Beginning with the line containing "(418, 220) = (425, 170): green" and ending with the last line, repeat the records exactly.

GIVEN DATA —
════════════════════

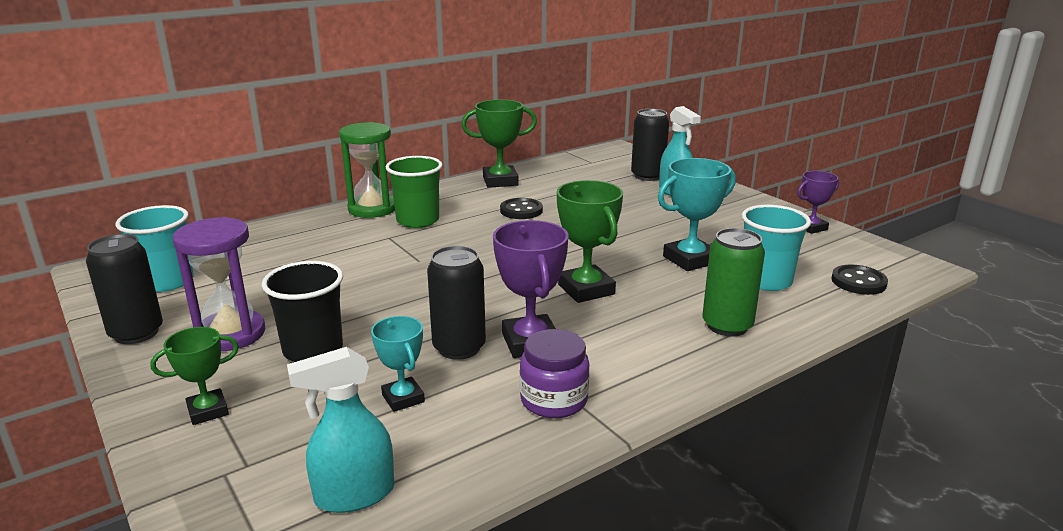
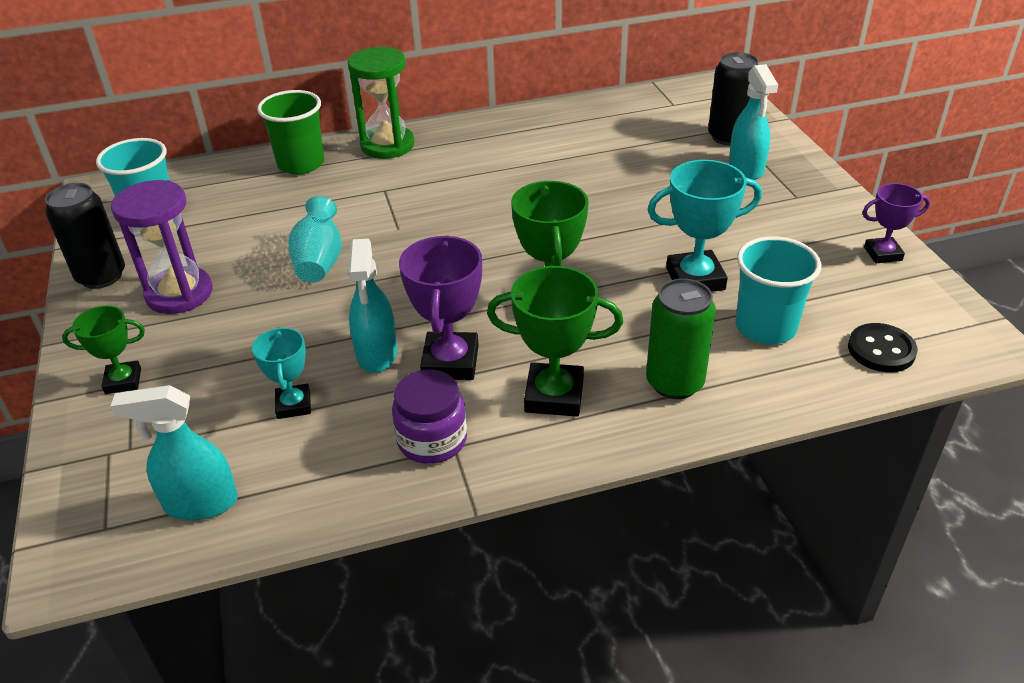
camera: 20 degrees right, 15 degrees up
(313, 350) = (242, 328): black cup -> none
(360, 292) = (319, 262): none -> turquoise vase
(418, 220) = (425, 170): green cup -> green cup (301, 164)
(459, 348) = (377, 354): black can -> turquoise spray bottle
(500, 181) = (547, 122): green trophy -> green trophy (554, 395)
(521, 210) = (545, 172): black button -> none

════════════════════

PROBLEM SOLUTION —
(418, 220) = (425, 170): green cup -> green cup (301, 164)
(459, 348) = (377, 354): black can -> turquoise spray bottle
(500, 181) = (547, 122): green trophy -> green trophy (554, 395)
(521, 210) = (545, 172): black button -> none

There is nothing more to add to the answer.